**What to produce**
Please give back every entry in full, word for word, but none of the pictures.

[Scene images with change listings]
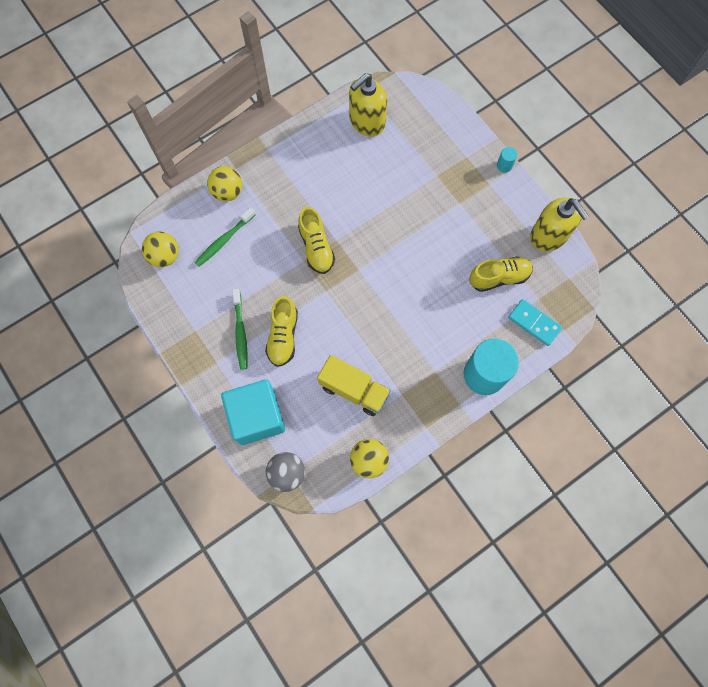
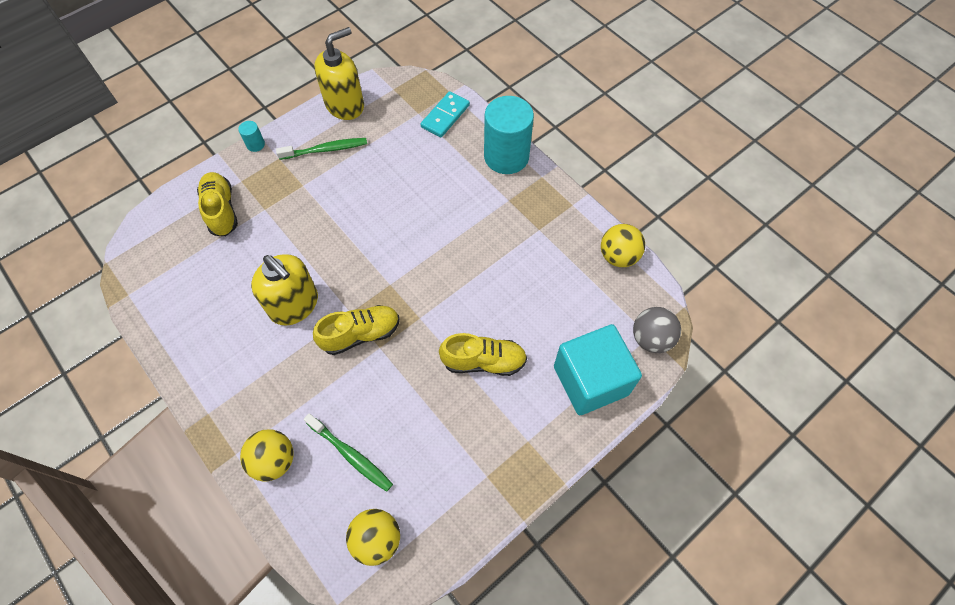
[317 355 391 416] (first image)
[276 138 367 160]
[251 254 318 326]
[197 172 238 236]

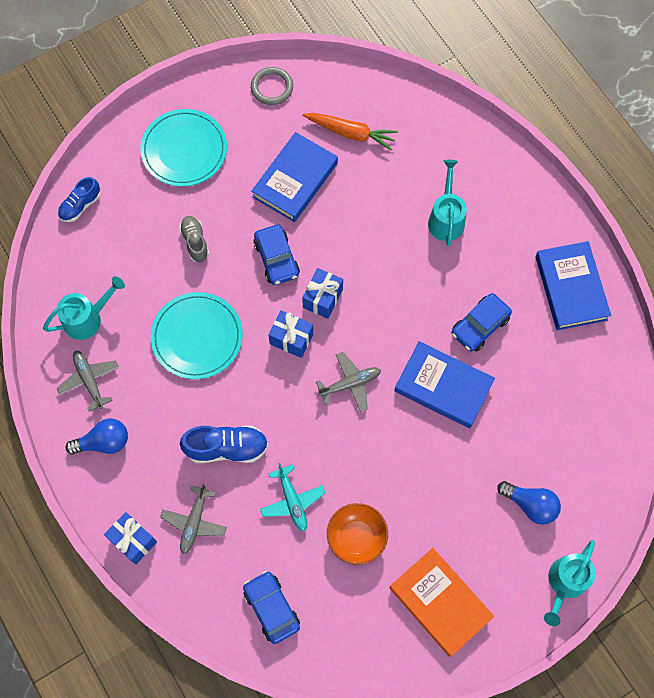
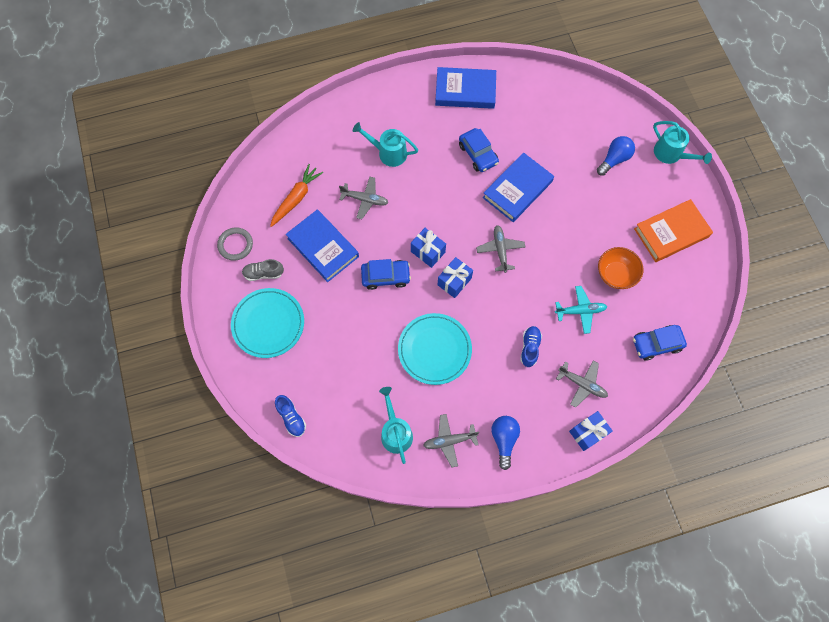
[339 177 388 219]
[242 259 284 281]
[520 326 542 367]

**Reply**
[317 355 391 416] (first image)
[276 138 367 160]
[251 254 318 326]
[197 172 238 236]

[339 177 388 219]
[242 259 284 281]
[520 326 542 367]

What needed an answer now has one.